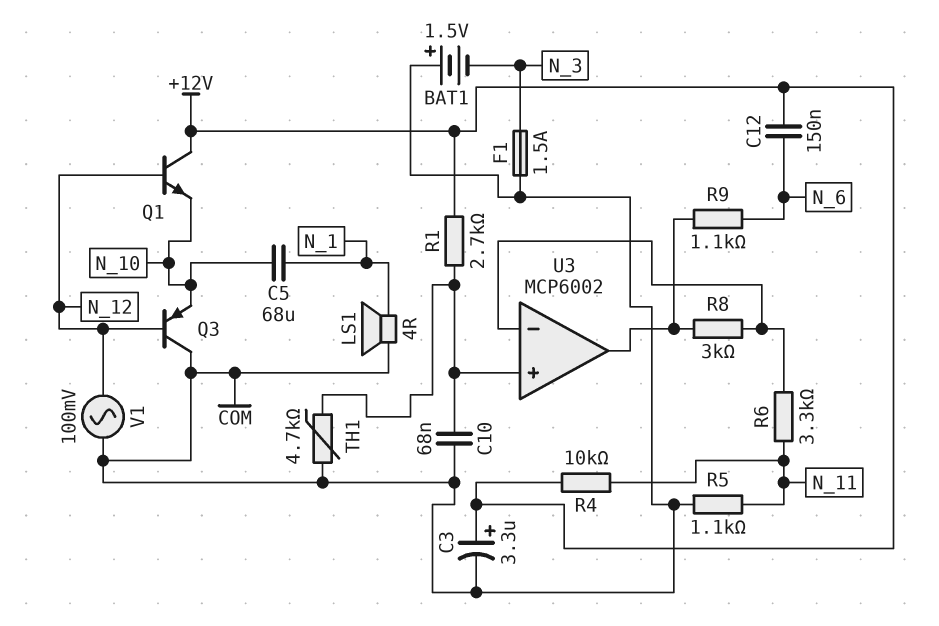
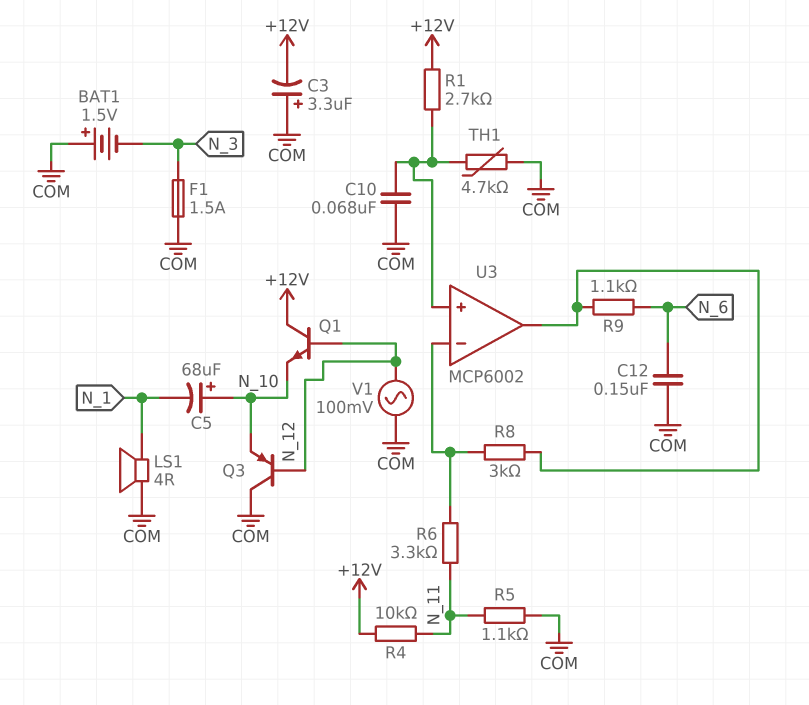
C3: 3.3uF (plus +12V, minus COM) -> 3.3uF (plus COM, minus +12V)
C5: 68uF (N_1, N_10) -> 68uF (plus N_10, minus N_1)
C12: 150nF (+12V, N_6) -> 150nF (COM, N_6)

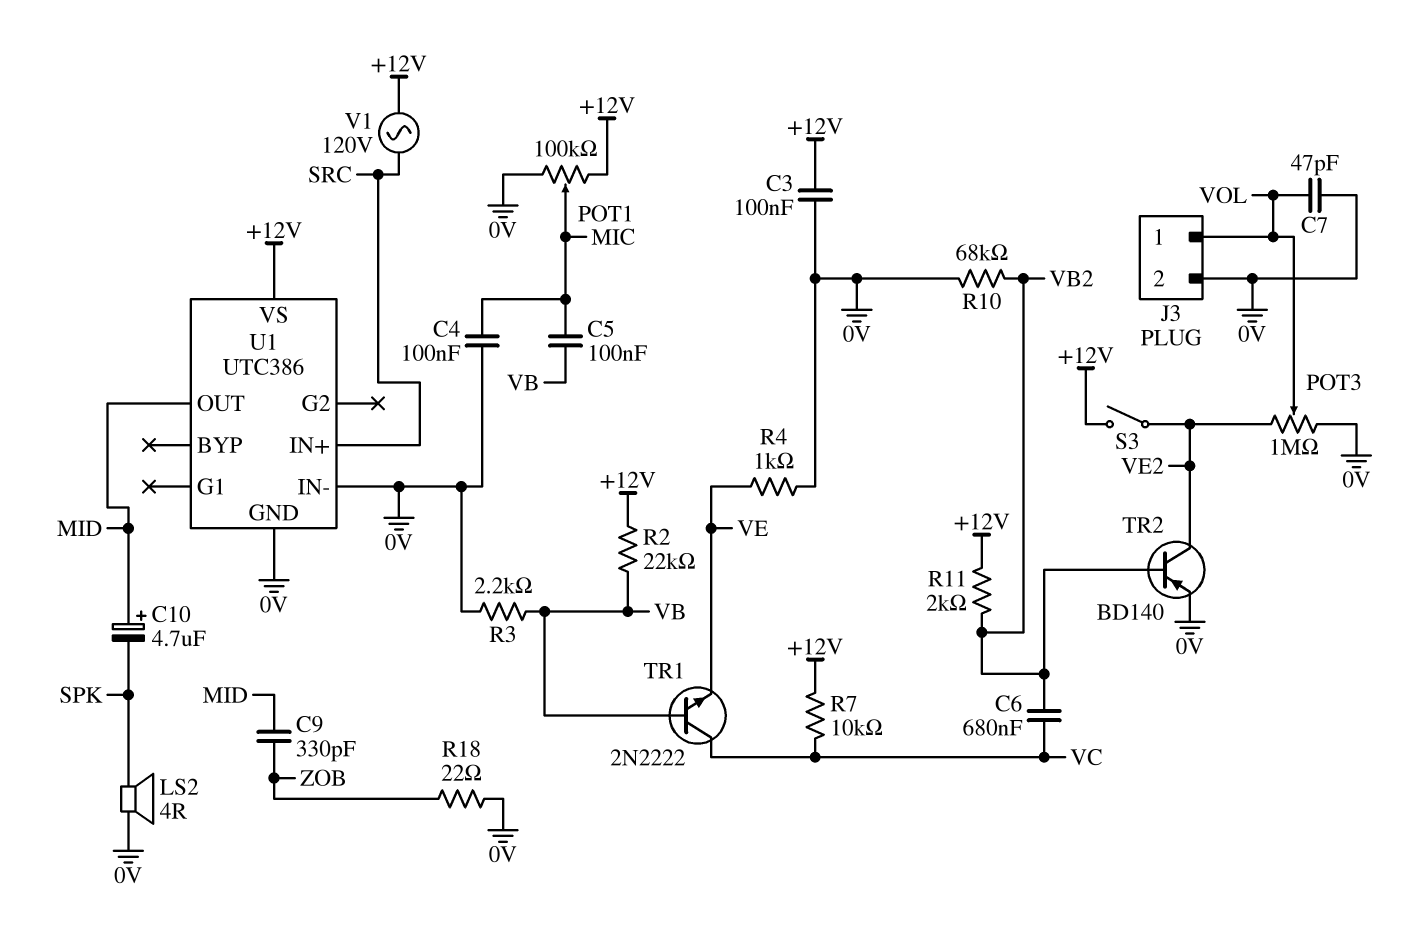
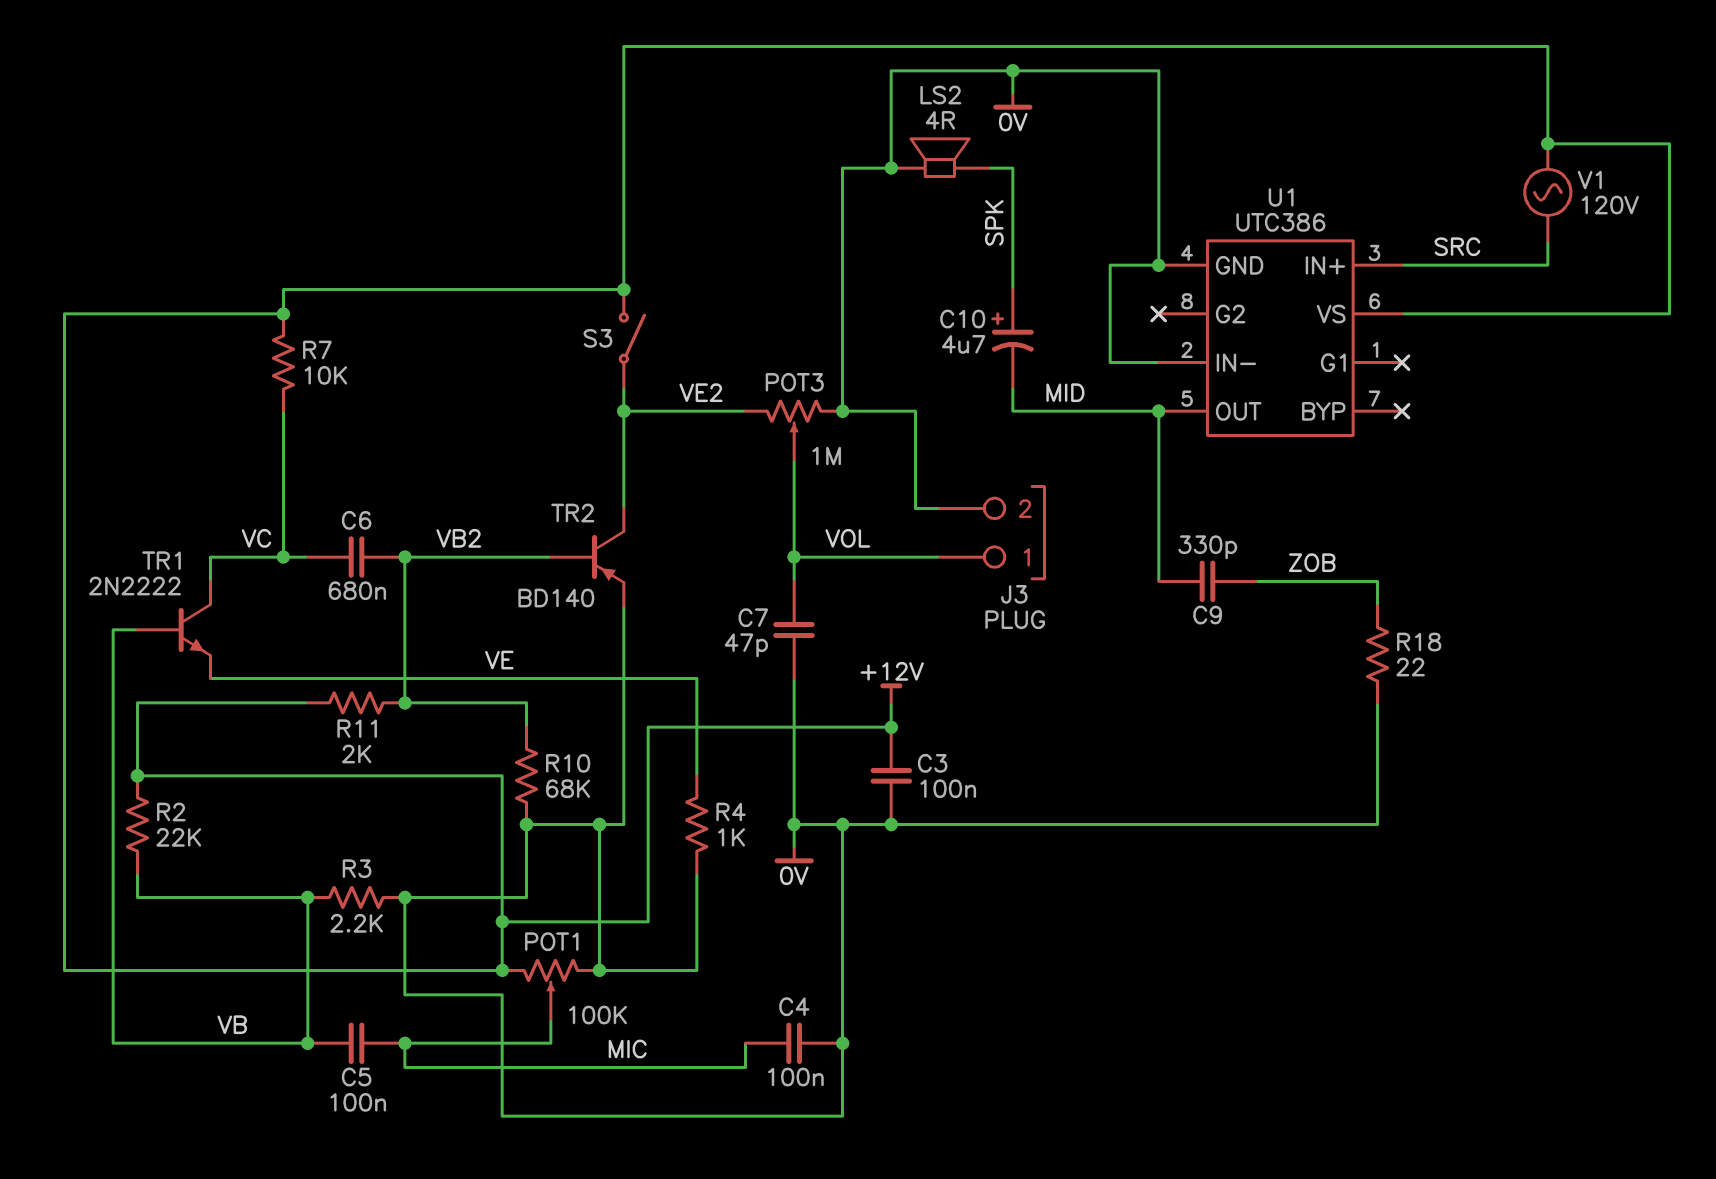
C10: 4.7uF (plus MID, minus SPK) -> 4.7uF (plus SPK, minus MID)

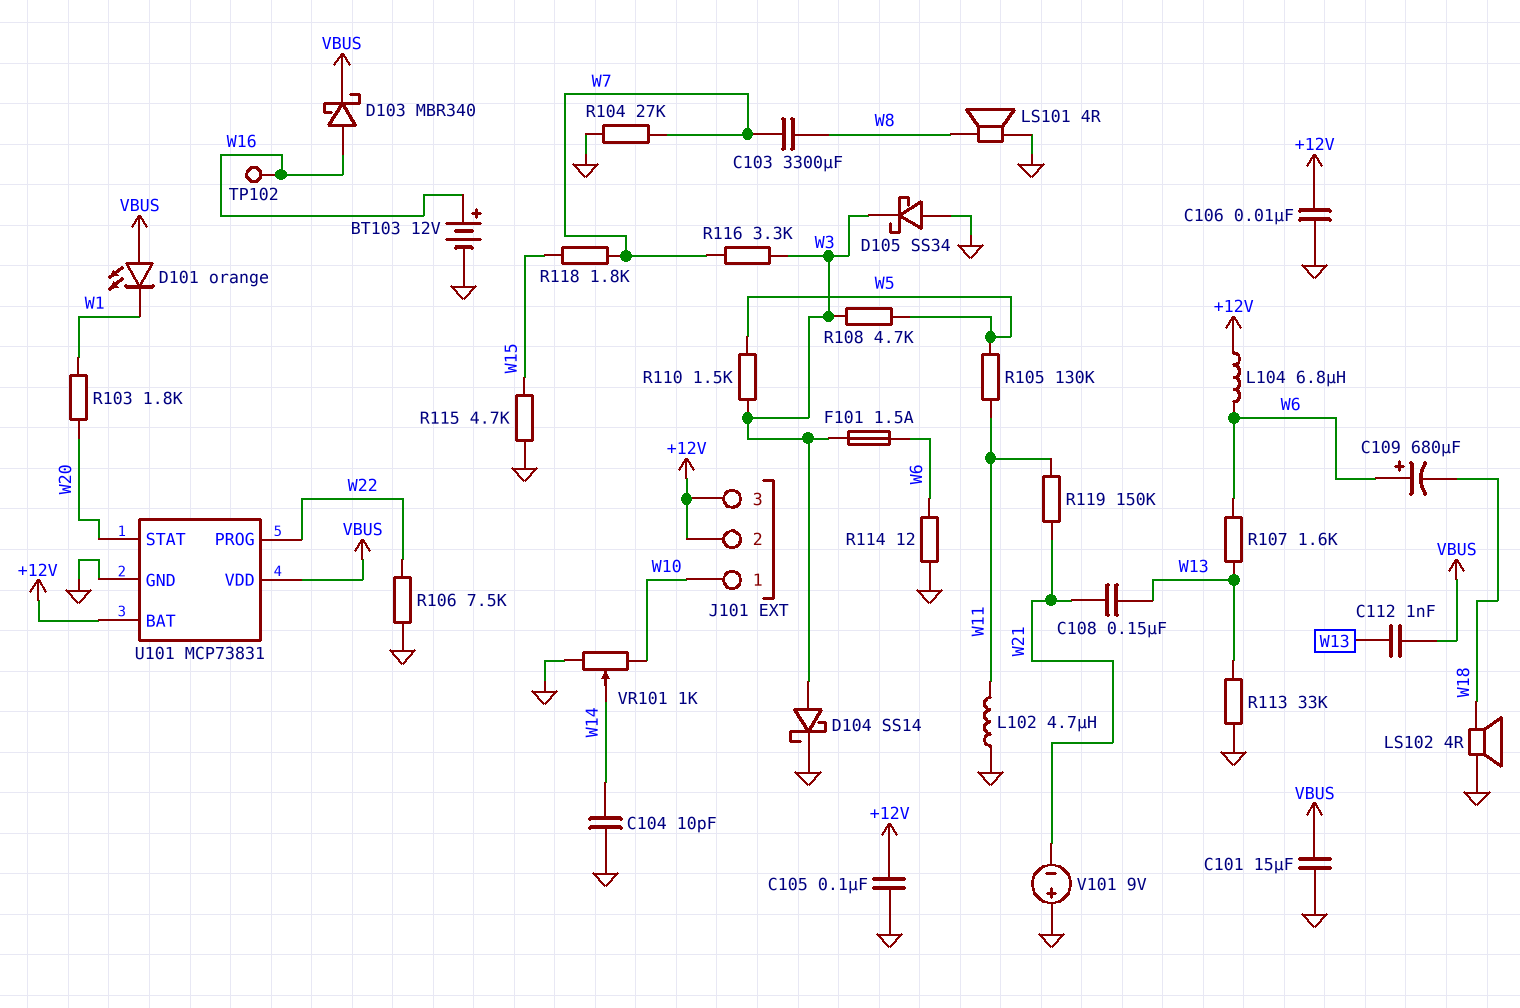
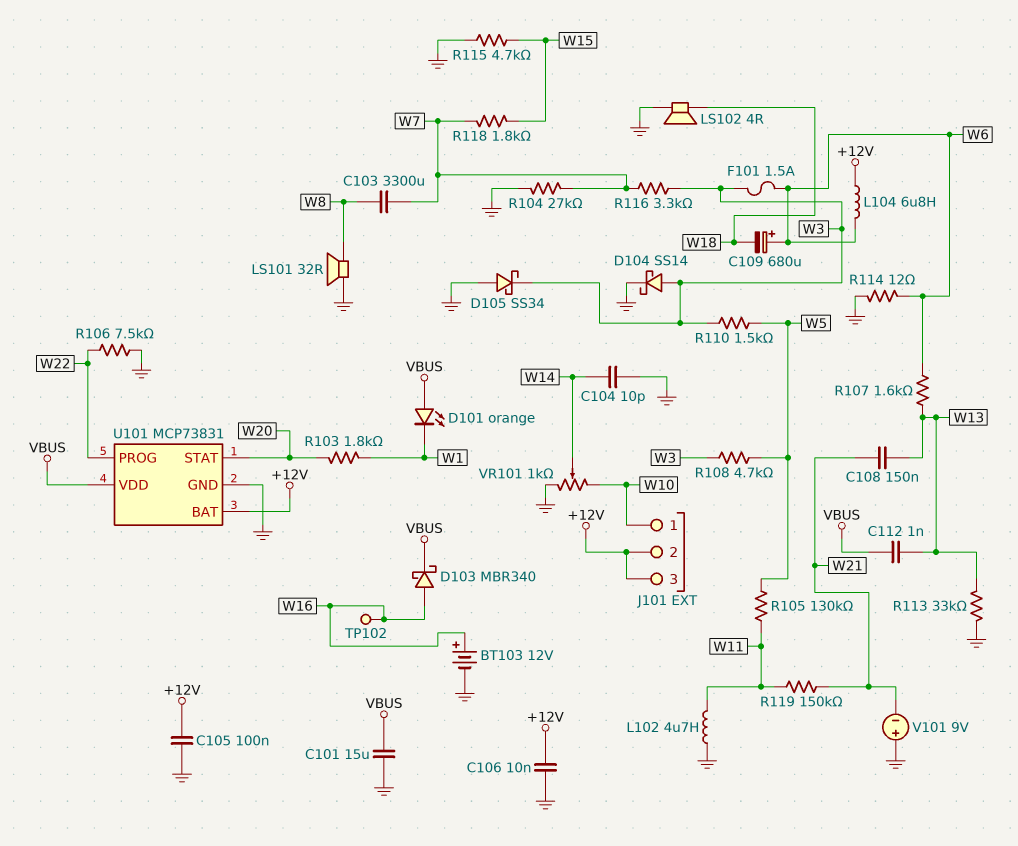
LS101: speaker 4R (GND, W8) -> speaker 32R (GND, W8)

___

**WORK ITEM:** Everything but the pictures is needed: copy the data above exactly.

**SOLUTION FOR THIS TASK:**
C3: 3.3uF (plus +12V, minus COM) -> 3.3uF (plus COM, minus +12V)
C5: 68uF (N_1, N_10) -> 68uF (plus N_10, minus N_1)
C12: 150nF (+12V, N_6) -> 150nF (COM, N_6)

C10: 4.7uF (plus MID, minus SPK) -> 4.7uF (plus SPK, minus MID)

LS101: speaker 4R (GND, W8) -> speaker 32R (GND, W8)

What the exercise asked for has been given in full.